EXERCISE AIM :: Everything in the entries except the pictures should be repeated exactly.

MATERIAL PROVIDED ::
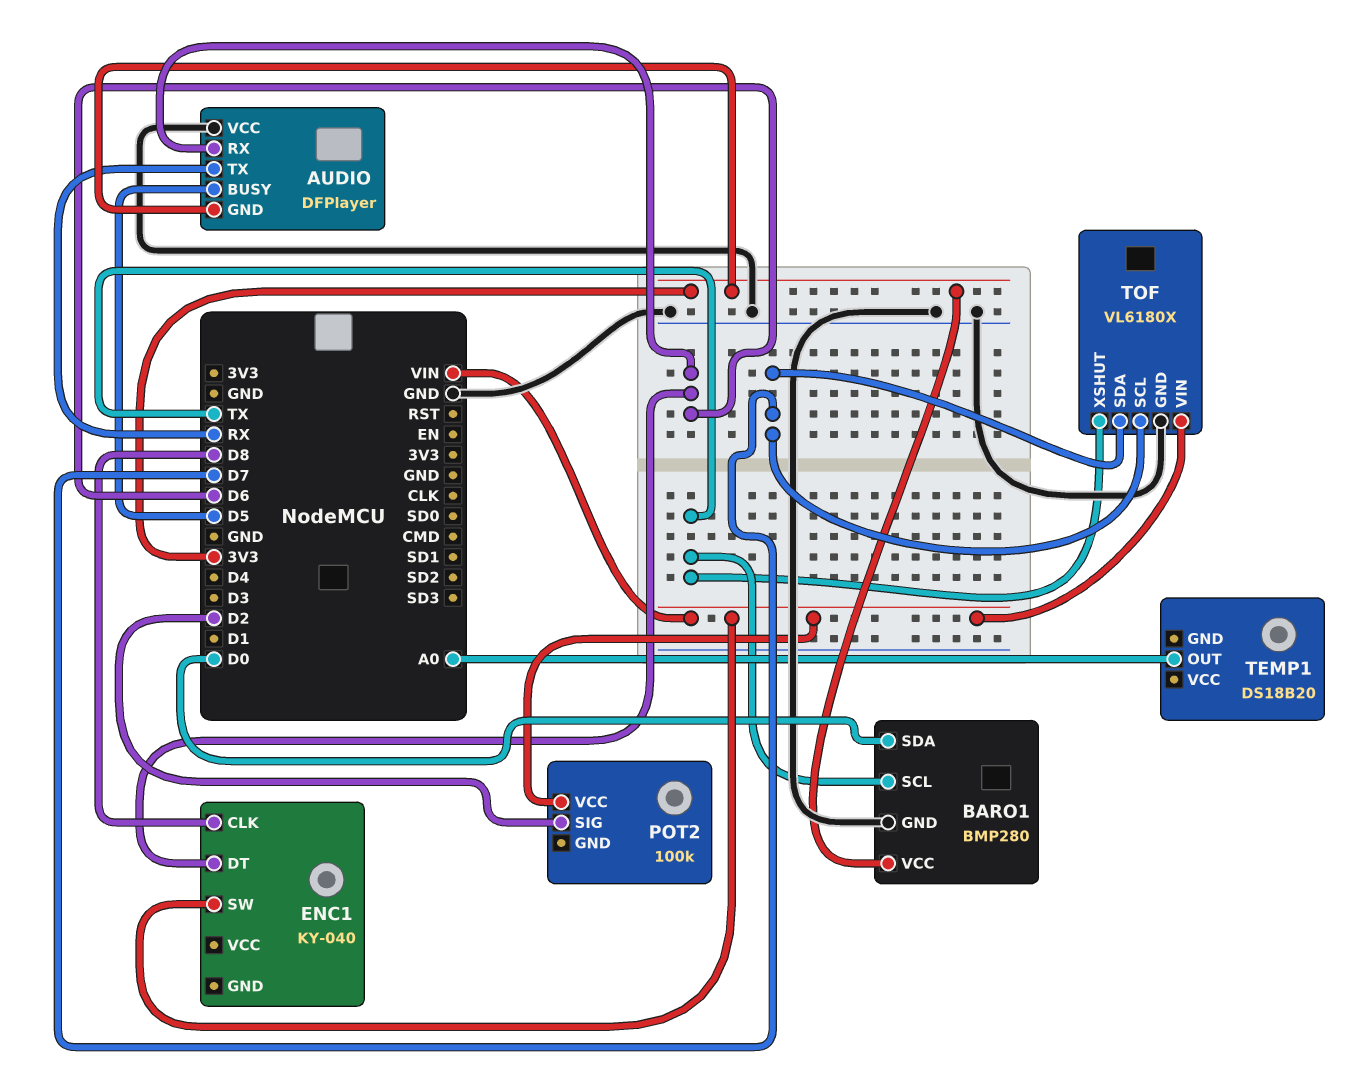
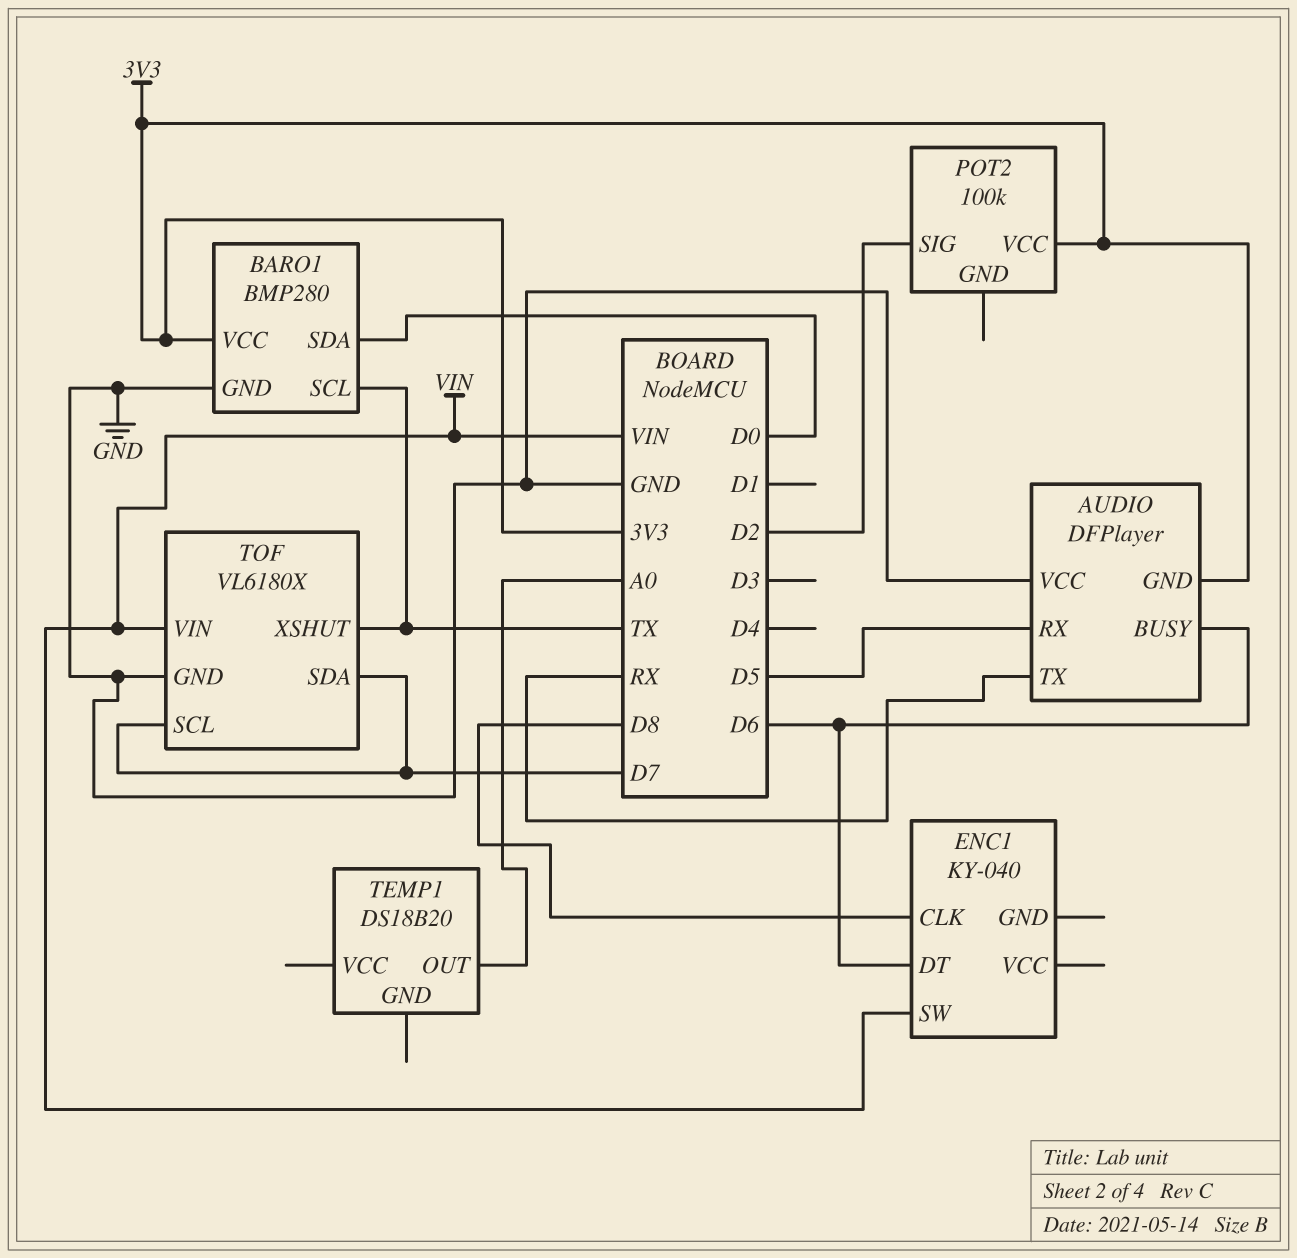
AUDIO pin BUSY: D5 -> D6
AUDIO pin RX: D6 -> D5
POT2 pin VCC: VIN -> 3V3

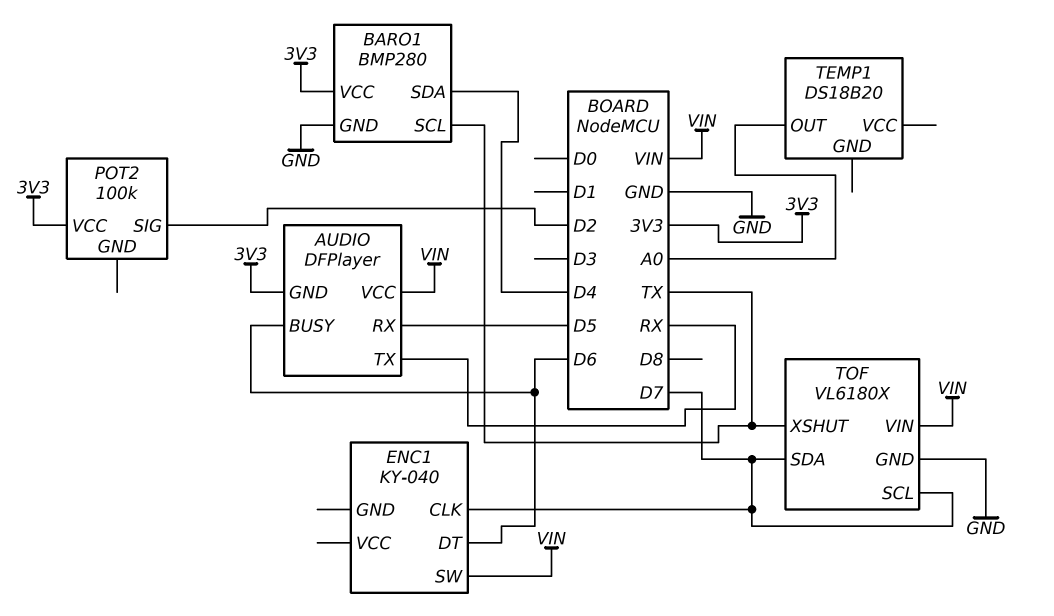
AUDIO pin VCC: GND -> VIN
BARO1 pin SDA: D0 -> D4
ENC1 pin CLK: D8 -> D7

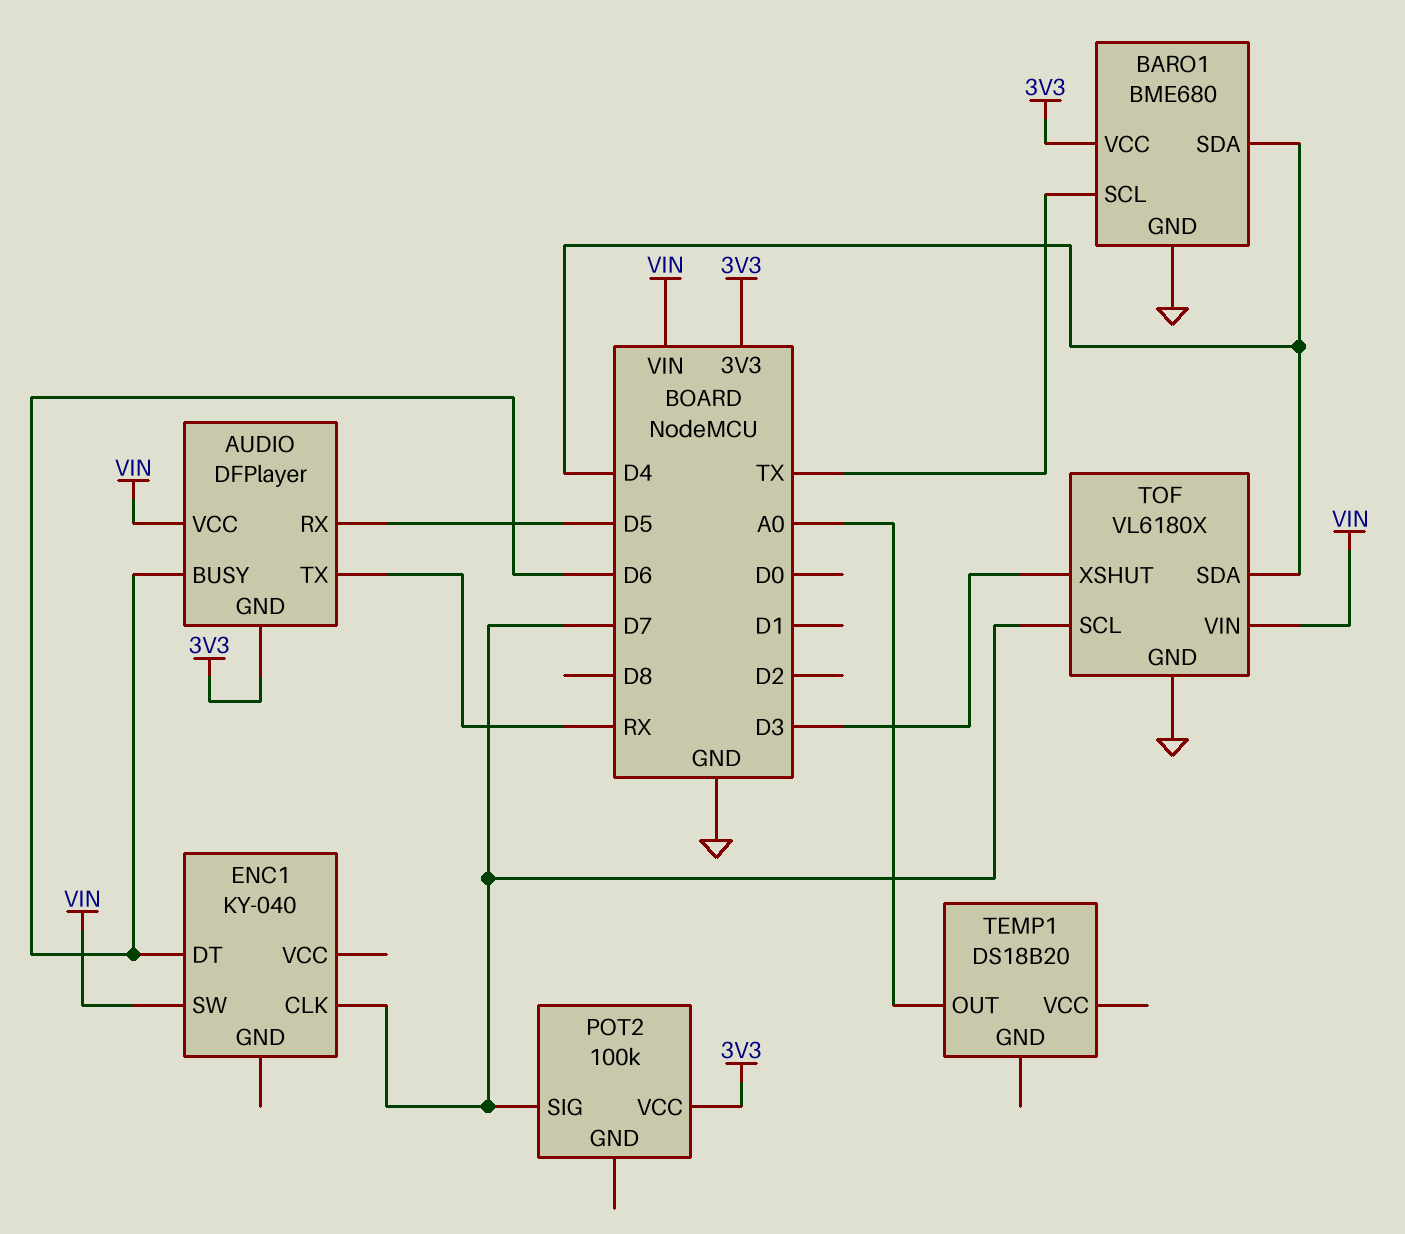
BARO1: BMP280 -> BME680
POT2 pin SIG: D2 -> D7
TOF pin SDA: D7 -> D4
TOF pin XSHUT: TX -> D3

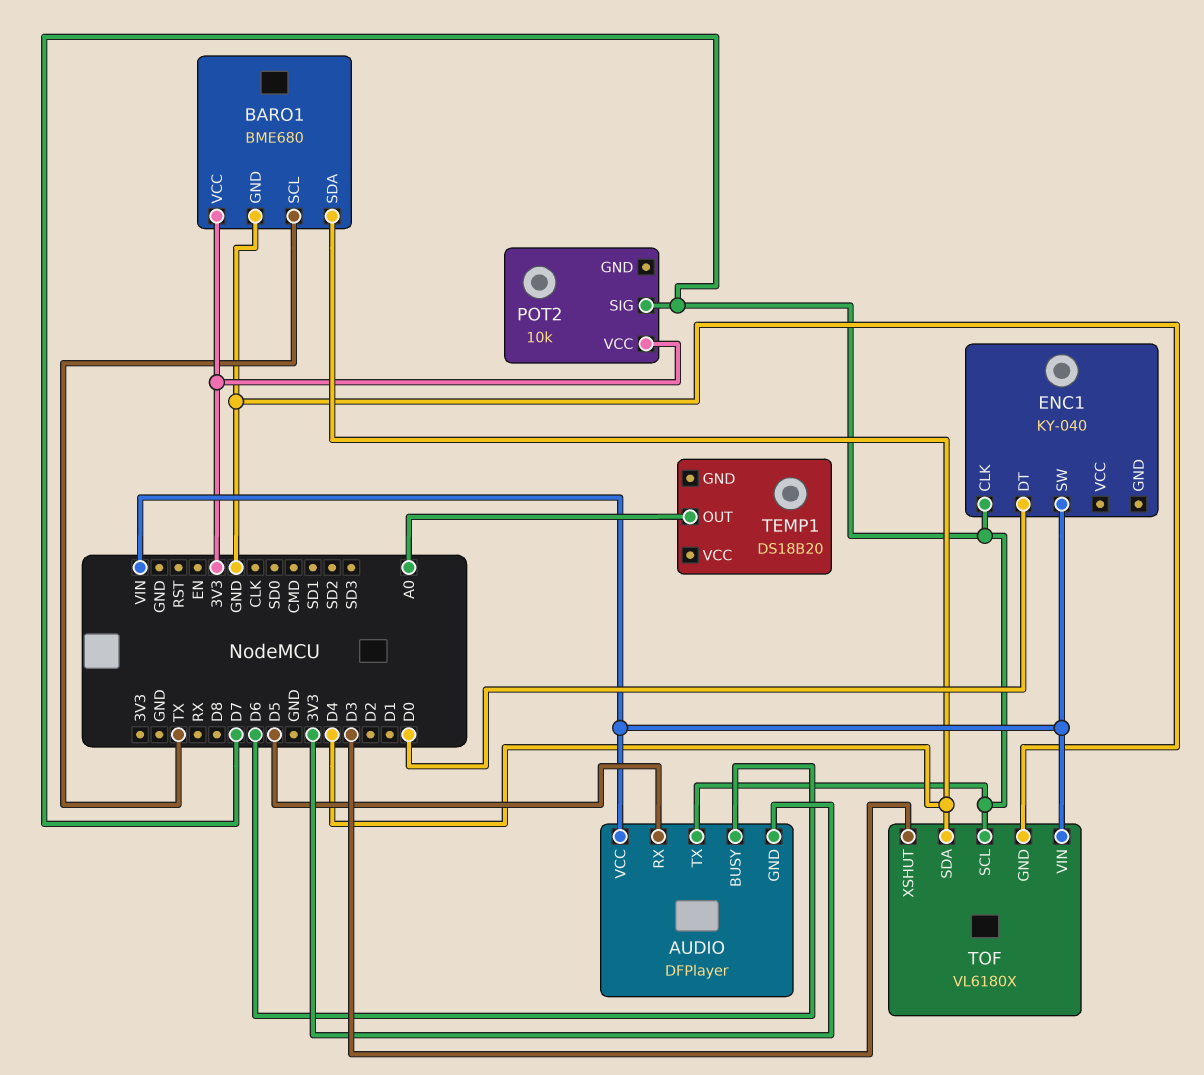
AUDIO pin TX: RX -> D7
ENC1 pin DT: D6 -> D0
POT2: 100k -> 10k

SOLUTION TO THE PROBLEM ::
AUDIO pin BUSY: D5 -> D6
AUDIO pin RX: D6 -> D5
POT2 pin VCC: VIN -> 3V3

AUDIO pin VCC: GND -> VIN
BARO1 pin SDA: D0 -> D4
ENC1 pin CLK: D8 -> D7

BARO1: BMP280 -> BME680
POT2 pin SIG: D2 -> D7
TOF pin SDA: D7 -> D4
TOF pin XSHUT: TX -> D3

AUDIO pin TX: RX -> D7
ENC1 pin DT: D6 -> D0
POT2: 100k -> 10k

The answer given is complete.